TASK DETAILS:
In the data, find the word "shifted" and copy out every line that has it.

□ □ □ □ □

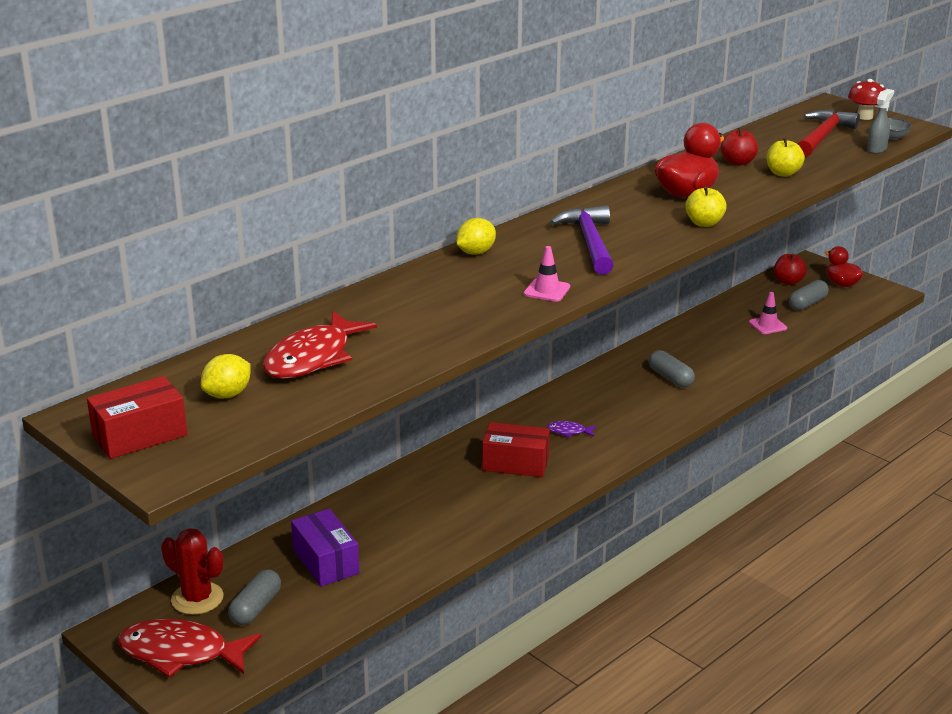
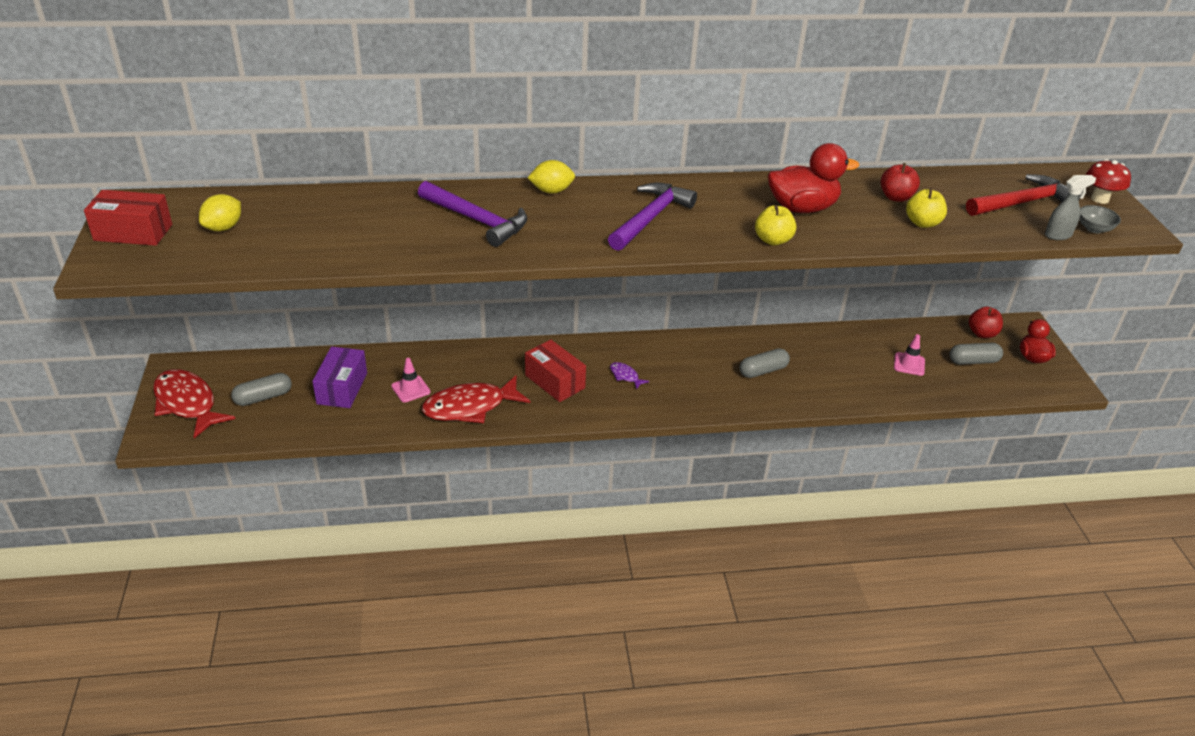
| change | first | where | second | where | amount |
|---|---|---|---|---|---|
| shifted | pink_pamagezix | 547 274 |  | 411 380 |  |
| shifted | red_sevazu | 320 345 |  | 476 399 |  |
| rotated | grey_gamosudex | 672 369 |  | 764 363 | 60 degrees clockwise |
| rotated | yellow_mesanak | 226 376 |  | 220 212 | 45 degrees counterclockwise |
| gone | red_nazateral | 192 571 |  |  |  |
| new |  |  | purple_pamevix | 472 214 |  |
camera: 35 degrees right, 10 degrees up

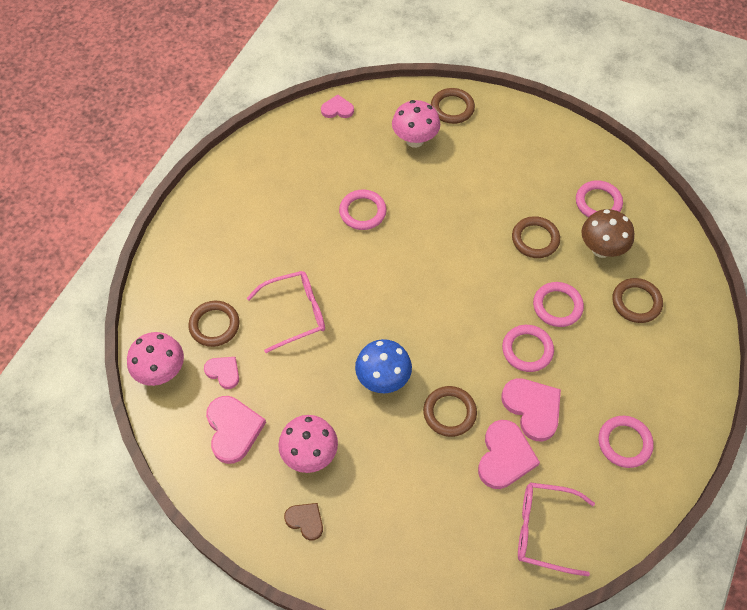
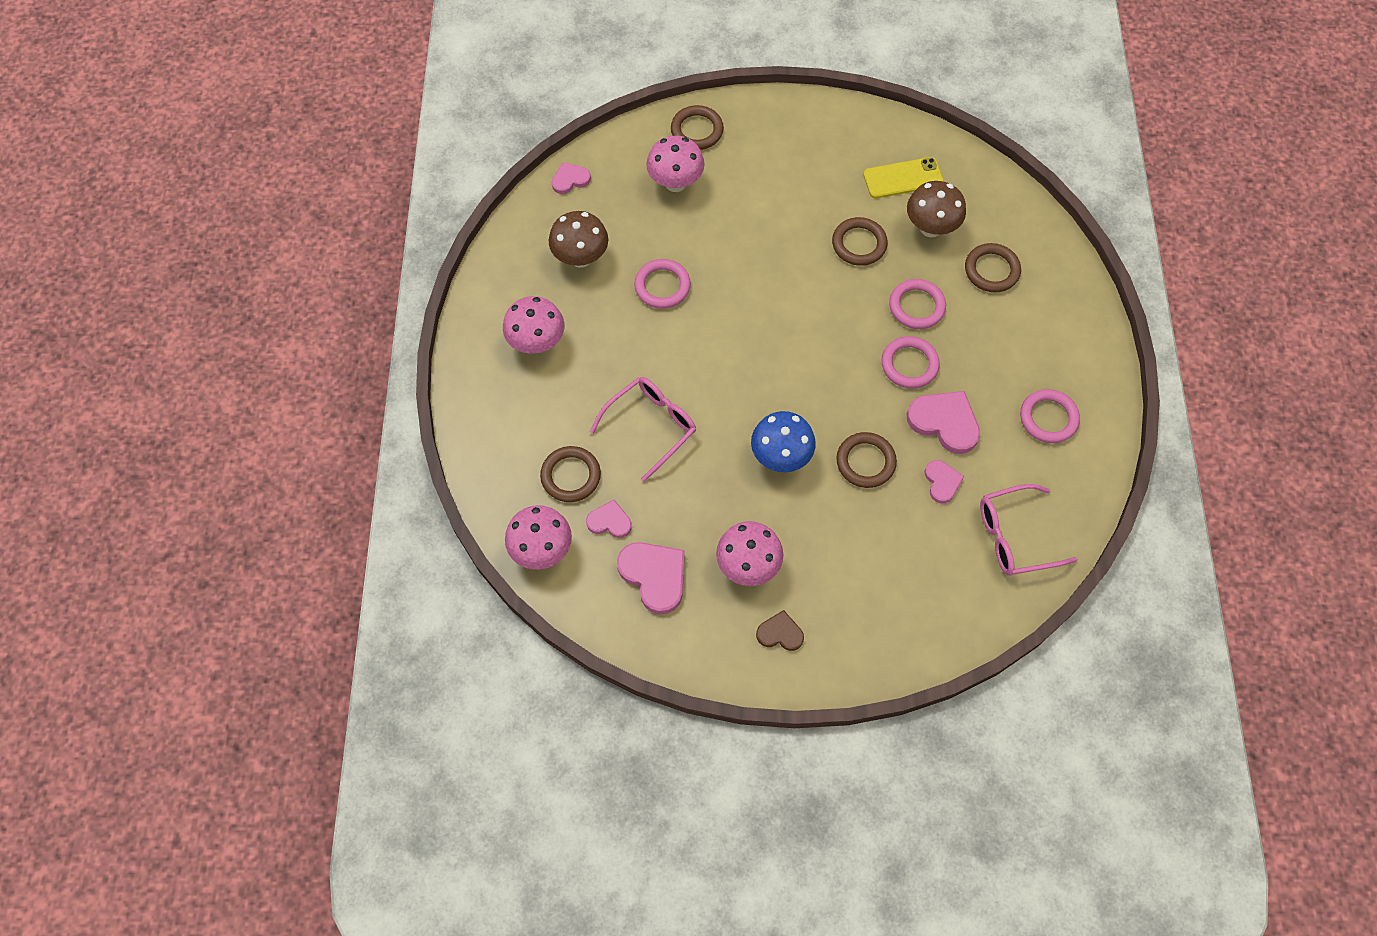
| change | first | where | second | where | amount |
|---|---|---|---|---|---|
| swapped | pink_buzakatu | 599 198 | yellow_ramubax | 903 177 |  |
| scaled | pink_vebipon | 509 454 |  | 944 481 | x0.58 |
| new |  |  | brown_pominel | 578 239 |  |
| new |  |  | pink_pominel | 533 325 |  |
camera: 25 degrees left, 5 degrees up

□ □ □ □ □

ANSWER:
| shifted | pink_pamagezix | 547 274 |  | 411 380 |  |
| shifted | red_sevazu | 320 345 |  | 476 399 |  |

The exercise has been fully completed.